- [EXERCISE DESCRIPTION]: Reproduce the records that follow exactly as they are written.

Object change descriptions
⁂
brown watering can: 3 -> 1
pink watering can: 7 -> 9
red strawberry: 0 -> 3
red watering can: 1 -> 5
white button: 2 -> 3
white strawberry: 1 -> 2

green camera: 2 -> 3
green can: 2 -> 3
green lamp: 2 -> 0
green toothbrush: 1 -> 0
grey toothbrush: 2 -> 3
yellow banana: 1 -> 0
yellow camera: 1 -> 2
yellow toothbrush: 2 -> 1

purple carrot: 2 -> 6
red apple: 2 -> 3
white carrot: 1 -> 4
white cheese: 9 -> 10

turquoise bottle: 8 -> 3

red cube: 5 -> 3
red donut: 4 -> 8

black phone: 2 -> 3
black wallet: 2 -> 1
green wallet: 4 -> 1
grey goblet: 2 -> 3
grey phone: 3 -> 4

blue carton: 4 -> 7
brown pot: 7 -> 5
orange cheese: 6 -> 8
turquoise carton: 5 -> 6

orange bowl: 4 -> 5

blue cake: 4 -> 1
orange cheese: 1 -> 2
⁂
- [RESPONSE]:
brown watering can: 3 -> 1
pink watering can: 7 -> 9
red strawberry: 0 -> 3
red watering can: 1 -> 5
white button: 2 -> 3
white strawberry: 1 -> 2

green camera: 2 -> 3
green can: 2 -> 3
green lamp: 2 -> 0
green toothbrush: 1 -> 0
grey toothbrush: 2 -> 3
yellow banana: 1 -> 0
yellow camera: 1 -> 2
yellow toothbrush: 2 -> 1

purple carrot: 2 -> 6
red apple: 2 -> 3
white carrot: 1 -> 4
white cheese: 9 -> 10

turquoise bottle: 8 -> 3

red cube: 5 -> 3
red donut: 4 -> 8

black phone: 2 -> 3
black wallet: 2 -> 1
green wallet: 4 -> 1
grey goblet: 2 -> 3
grey phone: 3 -> 4

blue carton: 4 -> 7
brown pot: 7 -> 5
orange cheese: 6 -> 8
turquoise carton: 5 -> 6

orange bowl: 4 -> 5

blue cake: 4 -> 1
orange cheese: 1 -> 2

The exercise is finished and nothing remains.